Data shown section start

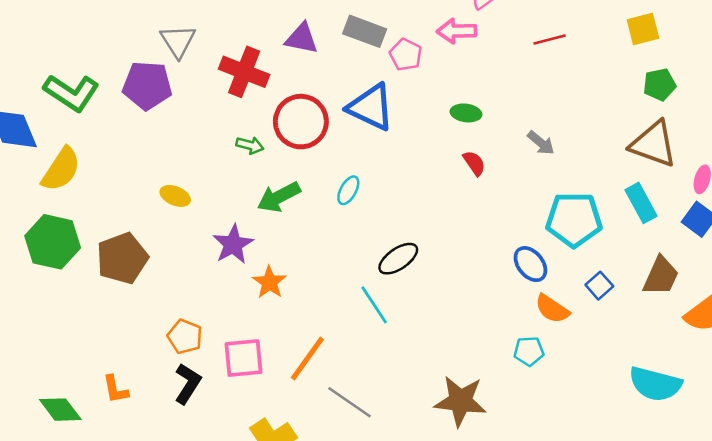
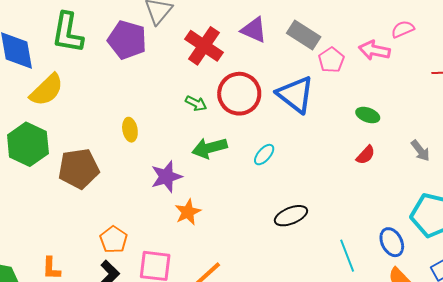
green L-shape: (71, 93) -> (68, 33), turned 54
red semicircle: (474, 163) -> (366, 155), turned 65
yellow ellipse: (175, 196) -> (130, 130), turned 45
cyan line: (374, 305) -> (347, 256), moved

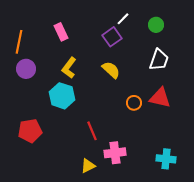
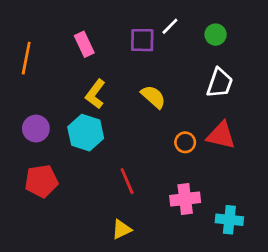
purple square: (112, 37) -> (142, 40), moved, turned 36
purple circle: (26, 69) -> (36, 129), moved
pink cross: (115, 153) -> (185, 199), moved

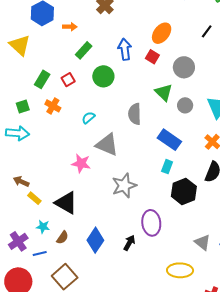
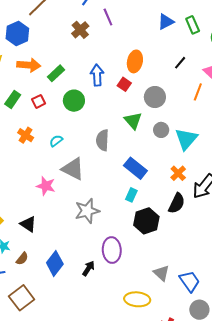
orange arrow: (70, 27) -> (29, 65), moved, size x1.6
orange ellipse: (162, 33) -> (135, 61), turned -30
gray circle: (185, 105) -> (161, 130), moved
orange cross: (53, 106) -> (26, 135), moved
black triangle: (66, 203) -> (28, 224), size x0.7

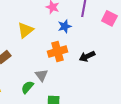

Data shown section end

Exercise >> Each line in the data that holds the string "orange" needs to be copied.

Exercise response >>
orange arrow: (70, 27) -> (29, 65), moved, size x1.6
orange ellipse: (162, 33) -> (135, 61), turned -30
orange cross: (53, 106) -> (26, 135), moved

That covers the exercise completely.